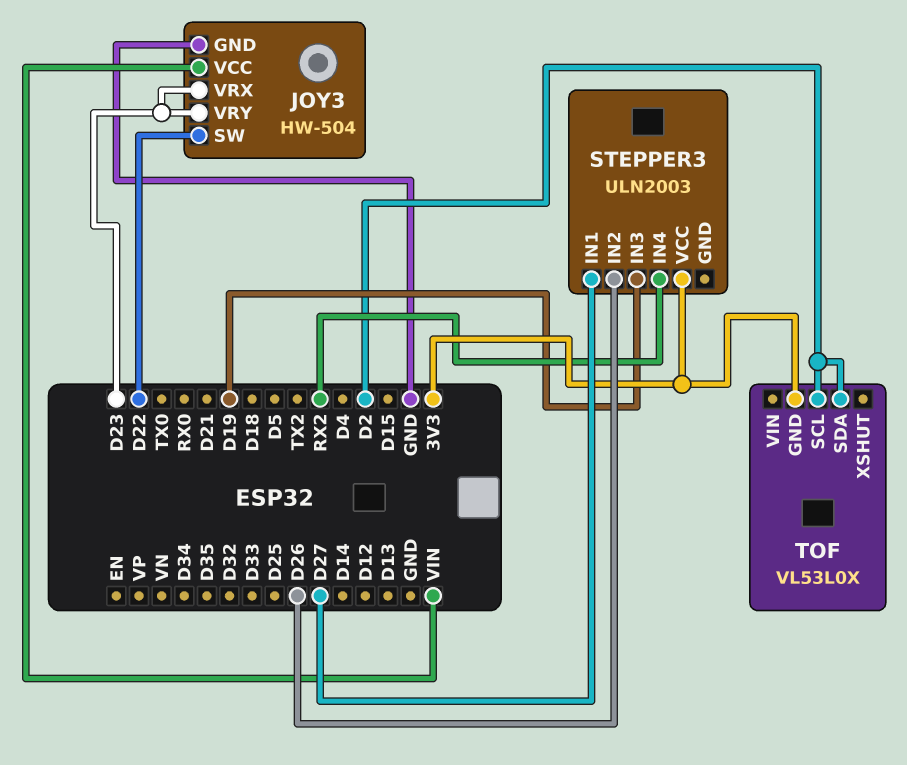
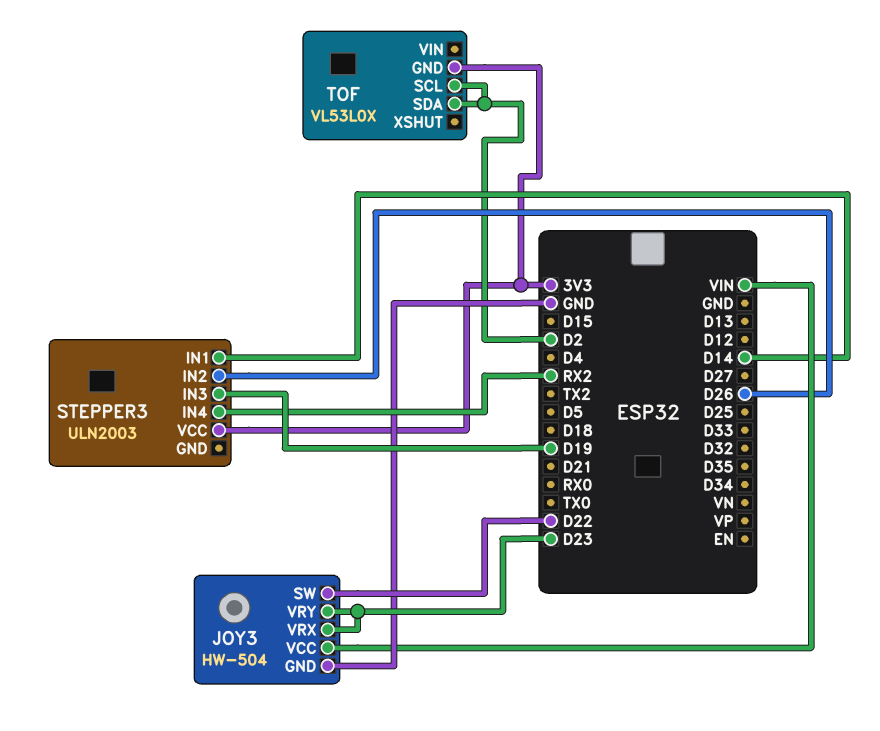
STEPPER3 pin IN1: D27 -> D14

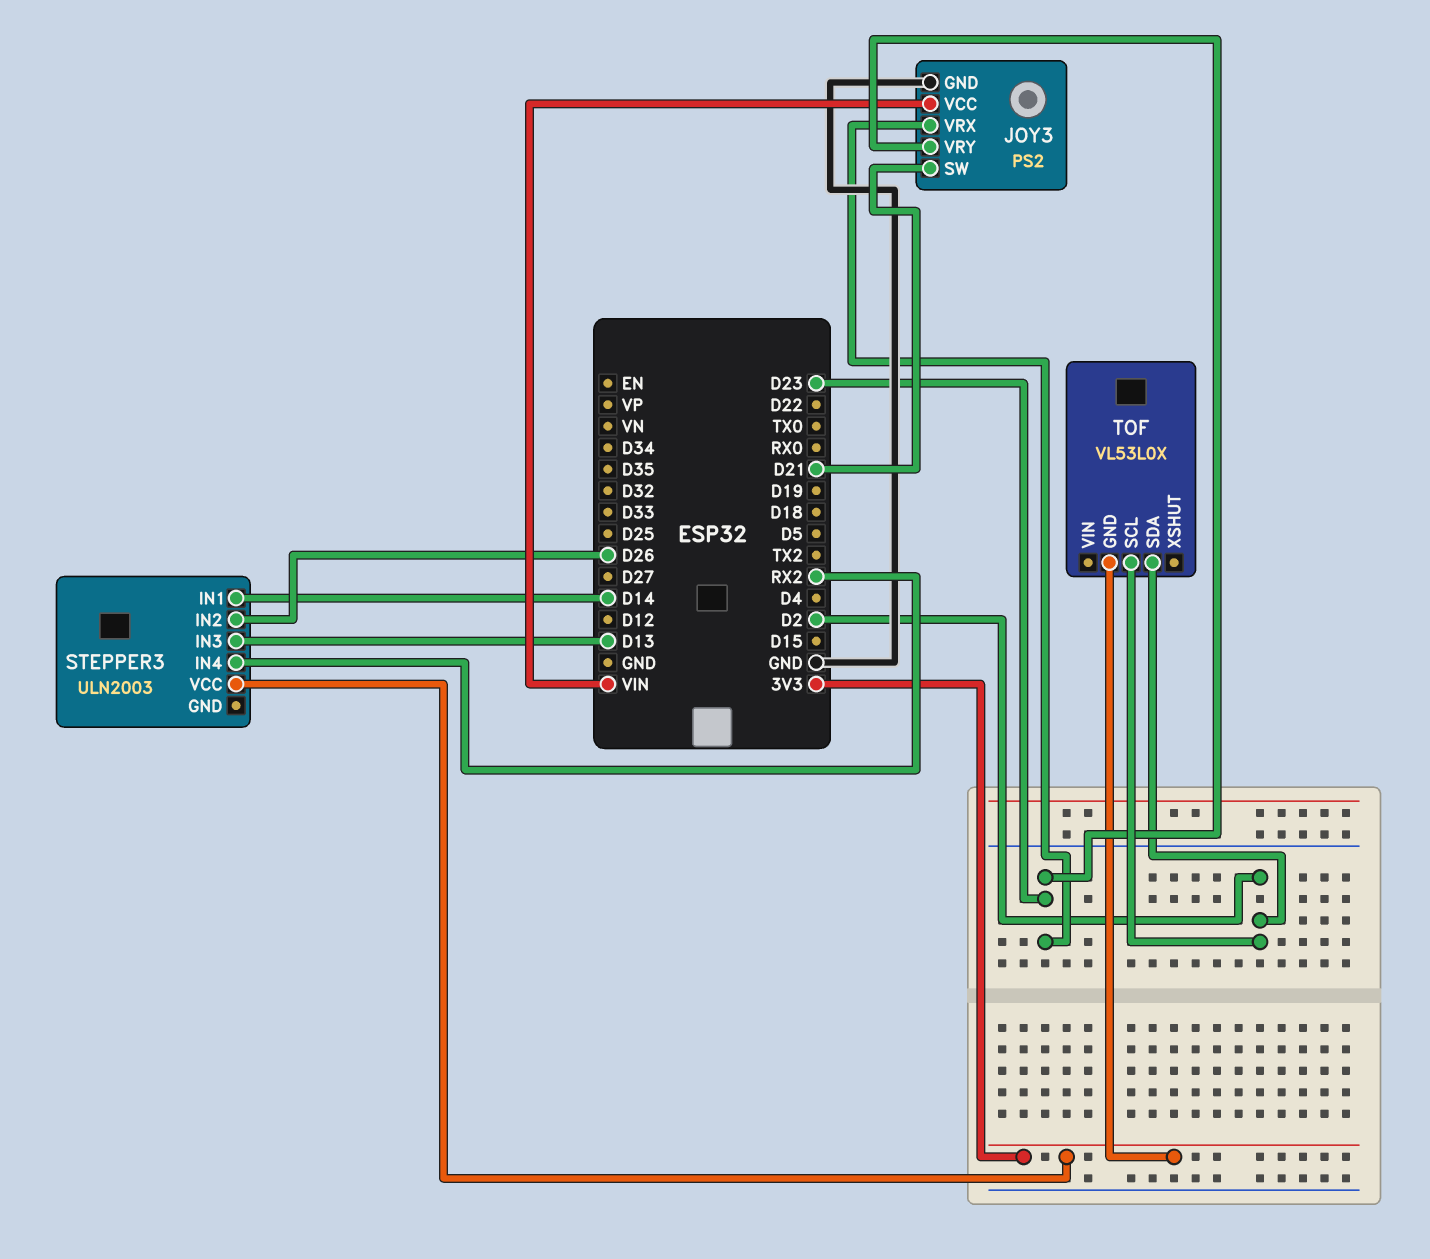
JOY3: HW-504 -> PS2
JOY3 pin SW: D22 -> D21
STEPPER3 pin IN3: D19 -> D13

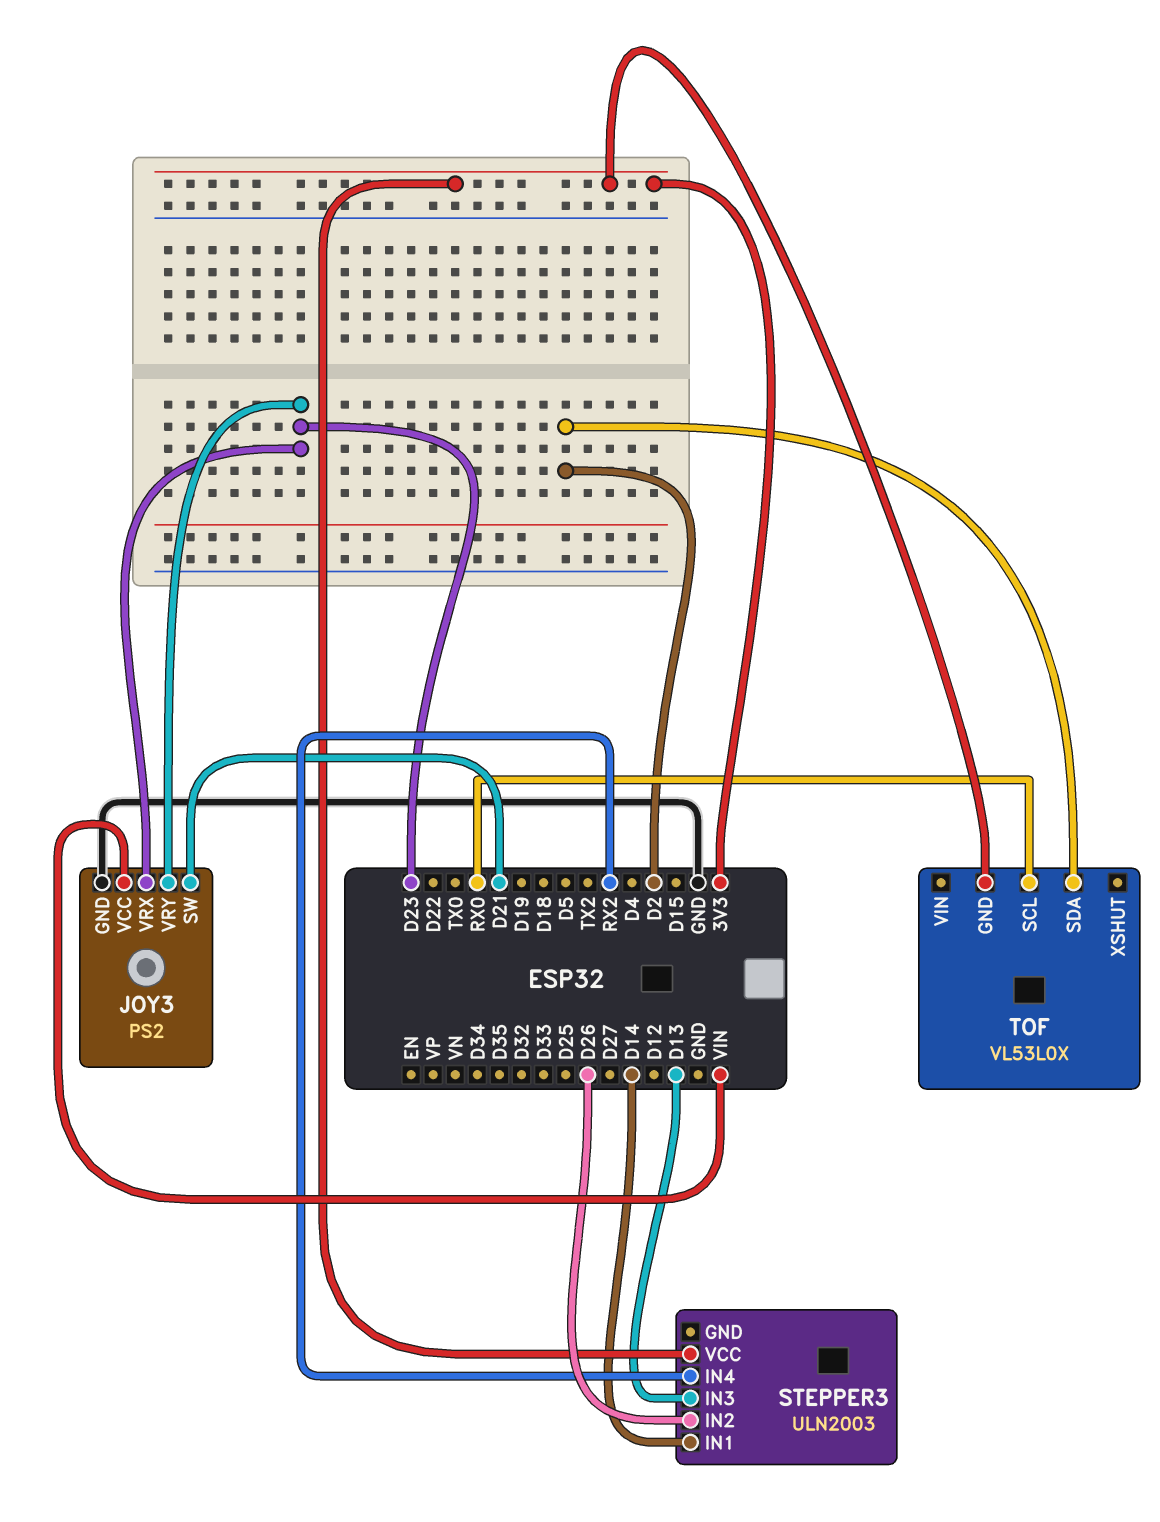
TOF pin SCL: D2 -> RX0

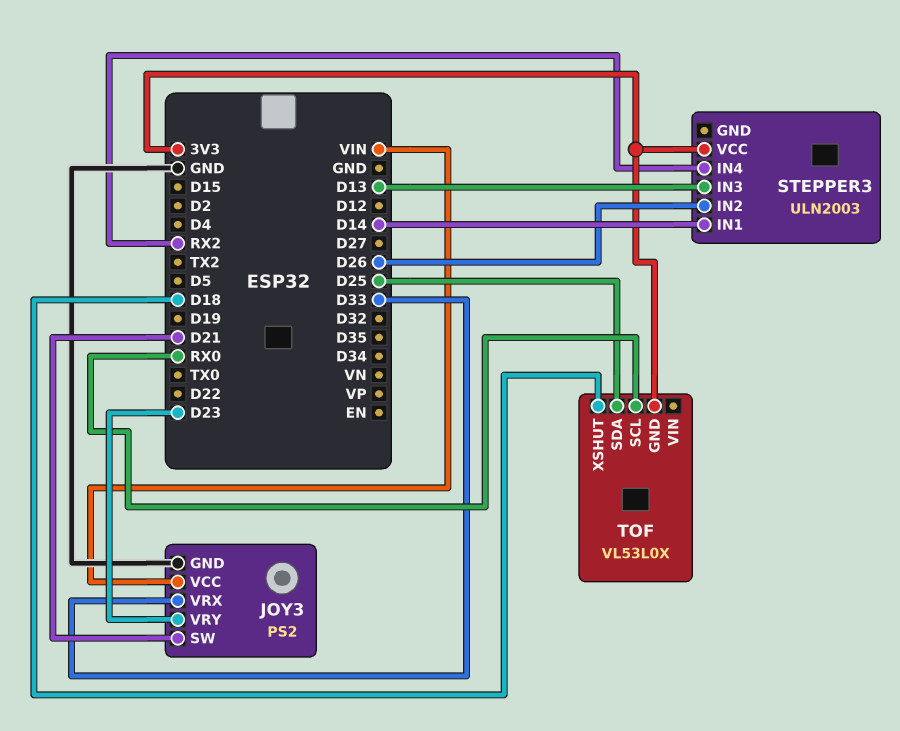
JOY3 pin VRX: D23 -> D33
TOF pin SDA: D2 -> D25
TOF pin XSHUT: none -> D18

→ Work instructions:
Write out the entries above word for word. Do not include the pictures.

→ Response area:
STEPPER3 pin IN1: D27 -> D14

JOY3: HW-504 -> PS2
JOY3 pin SW: D22 -> D21
STEPPER3 pin IN3: D19 -> D13

TOF pin SCL: D2 -> RX0

JOY3 pin VRX: D23 -> D33
TOF pin SDA: D2 -> D25
TOF pin XSHUT: none -> D18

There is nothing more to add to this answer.